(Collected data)
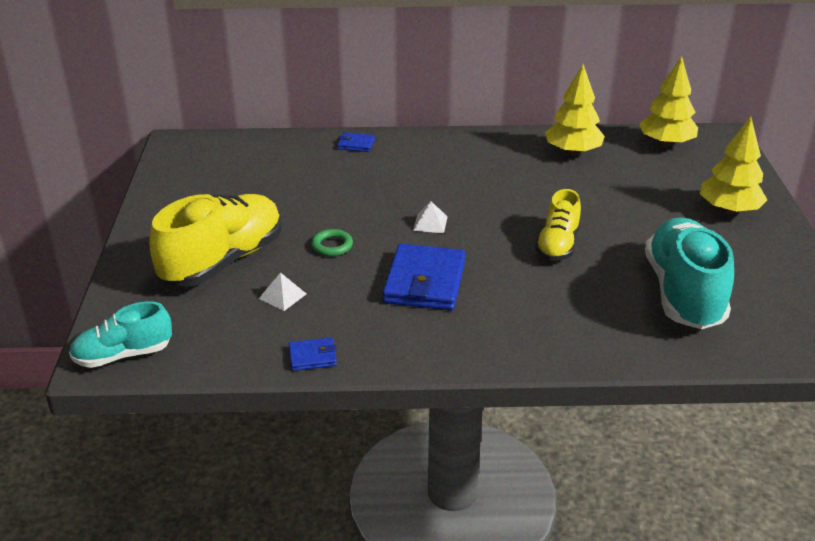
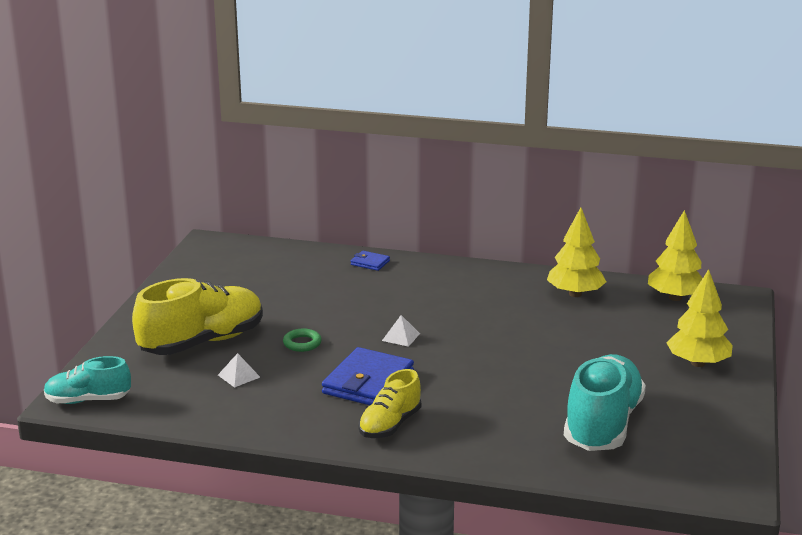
camera: 15 degrees right, 10 degrees down
(312, 357) = (240, 424): blue wallet -> none
(557, 245) = (508, 370): yellow shoe -> yellow shoe (390, 425)

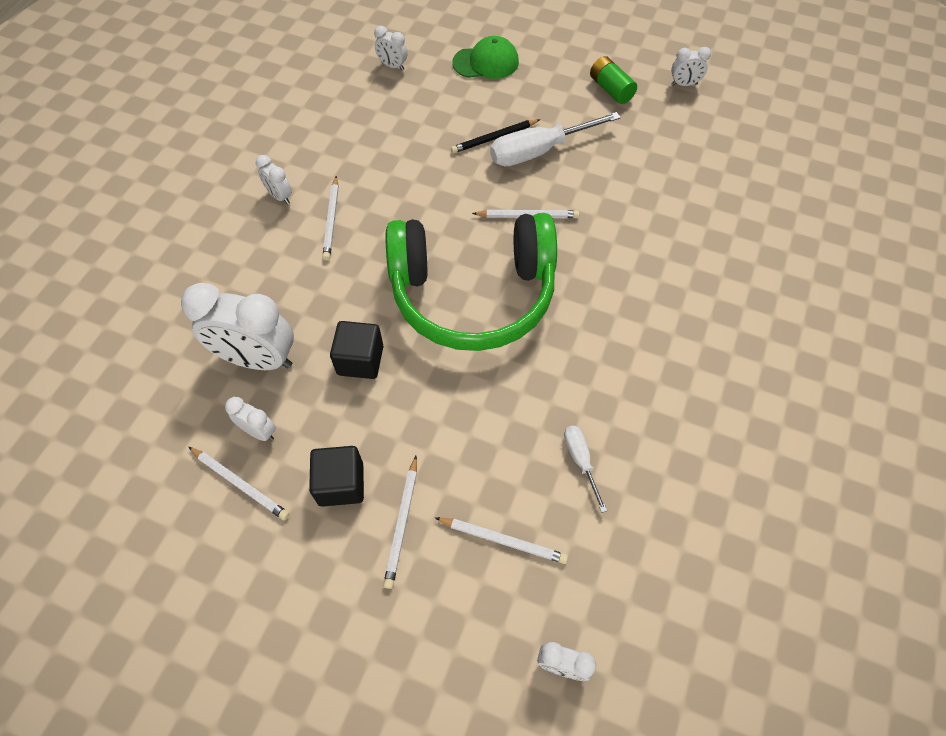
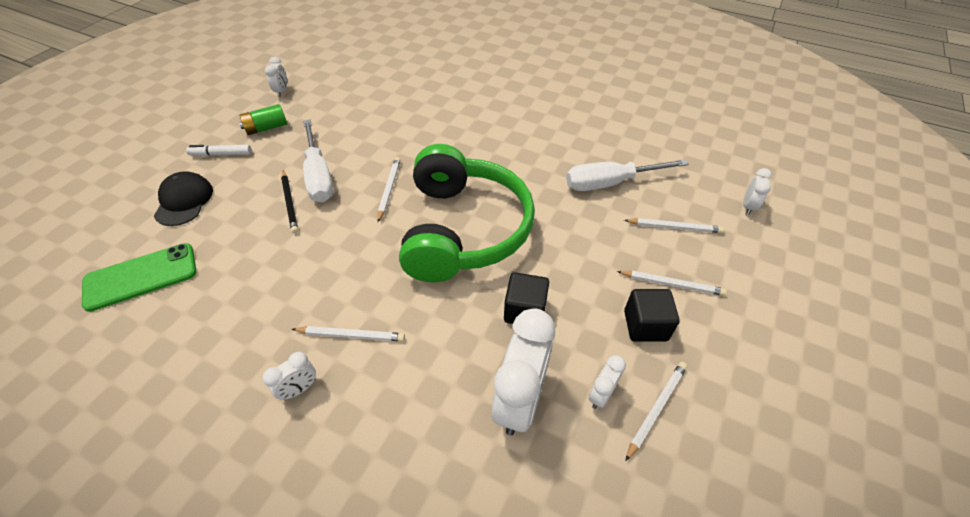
camera: 85 degrees left, 10 degrees down
(392, 66) = (141, 277): white clock -> green phone
(486, 62) = (184, 201): green cap -> black cap
(502, 540) = (674, 227): white pencil -> white pencil turned 75 degrees clockwise
(558, 67) = (221, 154): none -> white marker
(580, 461) = (610, 183): white screwdriver -> white screwdriver, size x1.98

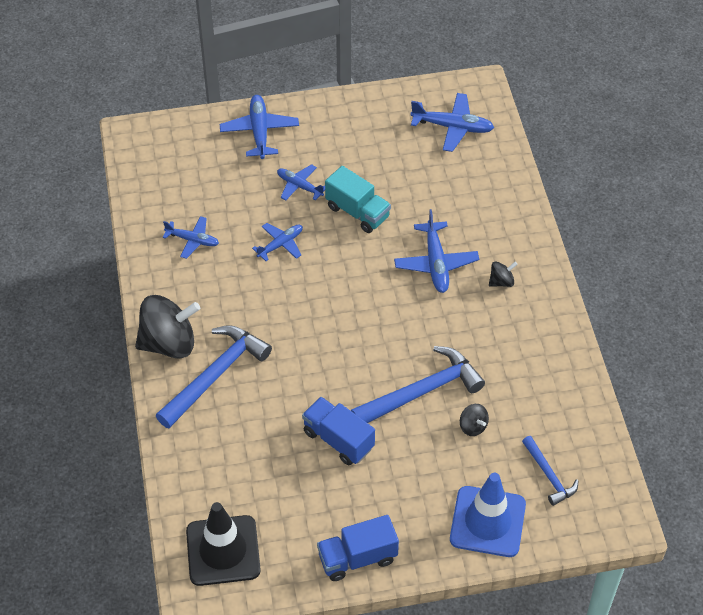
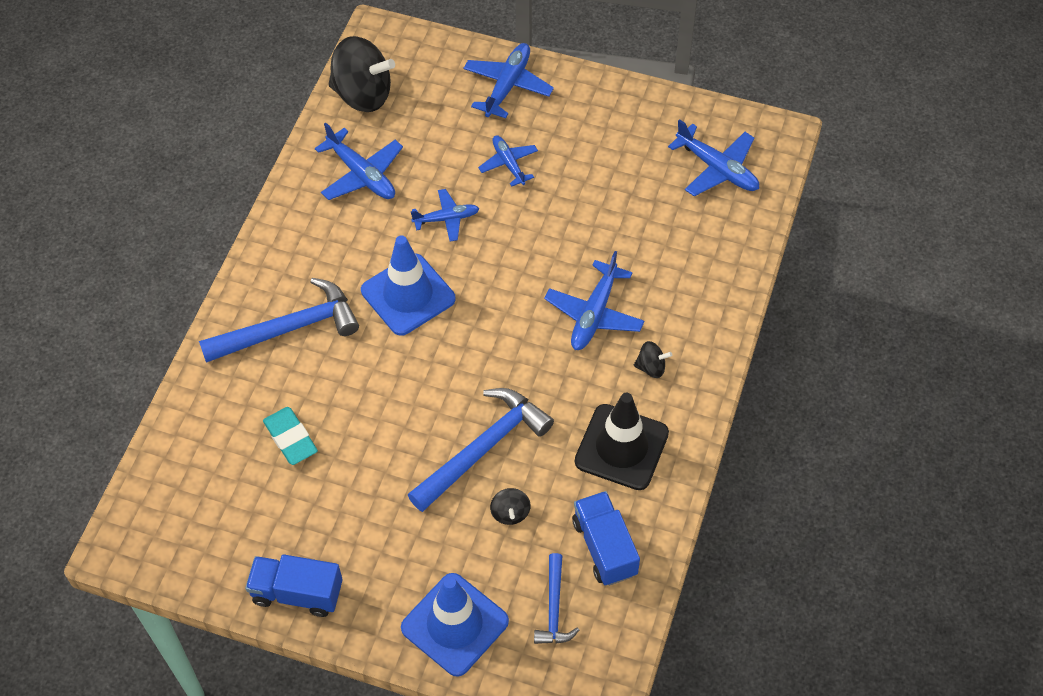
camera: 30 degrees right, 5 degrees up
(169, 343) = (266, 273): black spinning top -> black spinning top (363, 94)
(193, 240) = (362, 174): blue plane -> blue plane, size x1.54
(223, 551) = (174, 516): black traffic cone -> black traffic cone (621, 447)
(273, 452) = (290, 438): none -> turquoise eraser
(290, 310) = (408, 295): none -> blue traffic cone
(338, 440) = (363, 457): blue truck -> blue truck (604, 547)
(357, 212) = (550, 219): turquoise truck -> none
(422, 392) = (483, 448): blue hammer -> blue hammer turned 45 degrees counterclockwise

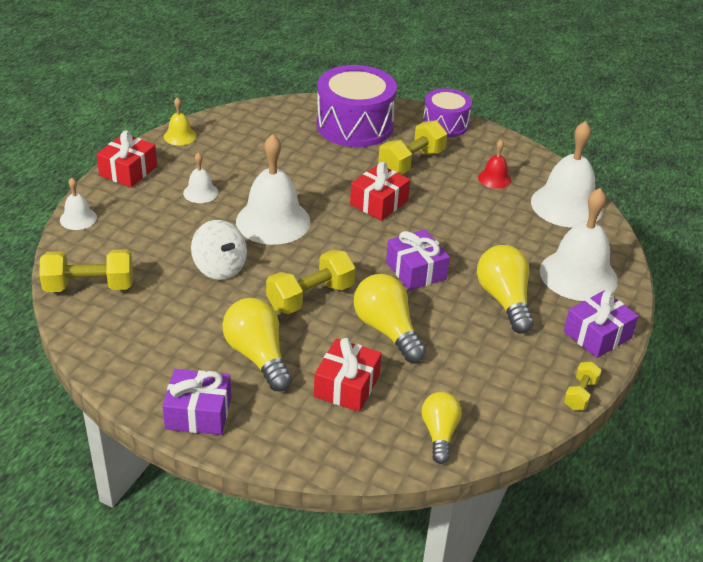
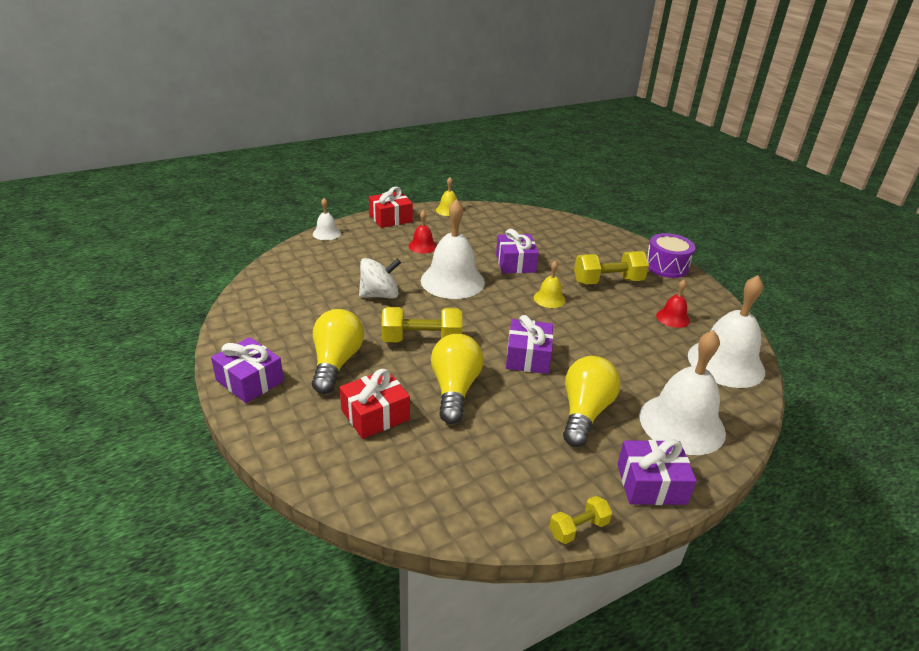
camera: 35 degrees right, 5 degrees down
(89, 286) = (284, 273): yellow dumbbell -> none
(200, 192) = (422, 246): white bell -> red bell
(220, 268) = (380, 295): white spinning top -> white spinning top turned 105 degrees counterclockwise
(311, 176) = (515, 263): none -> purple gift
(355, 125) = (586, 243): purple drum -> none
(379, 203) = (549, 299): red gift -> yellow bell
(439, 434) = (407, 491): yellow light bulb -> none

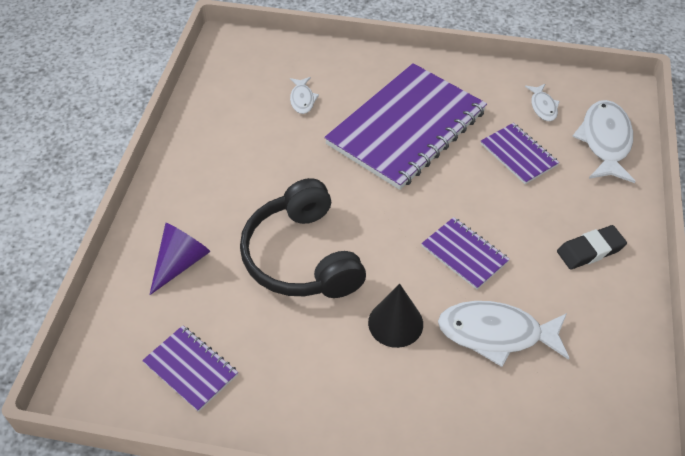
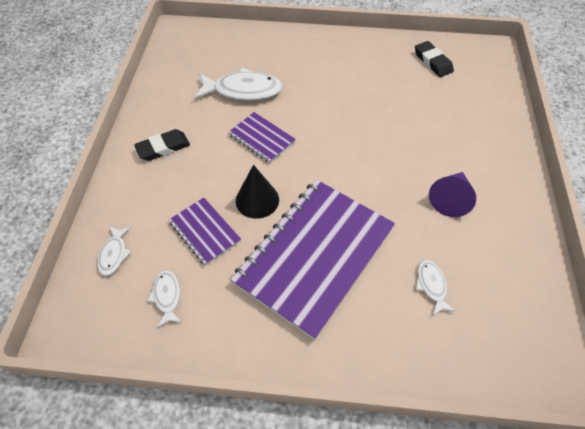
camera: 175 degrees right, 5 degrees up
(181, 262) = (471, 119): purple cone -> purple cone (450, 199)
(190, 369) = (432, 62): purple notebook -> black eraser
(302, 257) = (384, 128): black headphones -> none
(395, 323) = (310, 92): black cone -> black cone (257, 200)
(605, 141) = (114, 254): white fish -> white fish, size x0.51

■ **TASK**: Where a line of the data above includes "yellow", copy that line.

■ **ANSWER SECTION**:
(557, 245) = (508, 370): yellow shoe -> yellow shoe (390, 425)
(89, 286) = (284, 273): yellow dumbbell -> none
(379, 203) = (549, 299): red gift -> yellow bell
(439, 434) = (407, 491): yellow light bulb -> none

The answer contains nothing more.